### TASK INSTRUCTIONS
Below are the records; copy exactly the stretch from the line containing "camera: 40 degrees left, 15 degrees up" through the line containing "(451, 220) = (474, 263): brown teapot -> none", both ends included, and nothing else.

** Opening INPUT FOR THIS TASK block **

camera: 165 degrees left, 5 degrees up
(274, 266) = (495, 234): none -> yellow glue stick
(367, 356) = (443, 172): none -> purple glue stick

** Closing INPUT FOR THIS TASK block **
** Opening INPUT FOR THIS TASK block **

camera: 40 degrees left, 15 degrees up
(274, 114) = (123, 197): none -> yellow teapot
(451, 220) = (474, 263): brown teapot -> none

** Closing INPUT FOR THIS TASK block **
** Opening INPUT FOR THIS TASK block **

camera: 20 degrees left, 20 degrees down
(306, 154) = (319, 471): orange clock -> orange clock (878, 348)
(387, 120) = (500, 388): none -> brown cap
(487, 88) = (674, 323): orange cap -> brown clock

** Closing INPUT FOR THIS TASK block **

### EXERCISE RESULT
camera: 40 degrees left, 15 degrees up
(274, 114) = (123, 197): none -> yellow teapot
(451, 220) = (474, 263): brown teapot -> none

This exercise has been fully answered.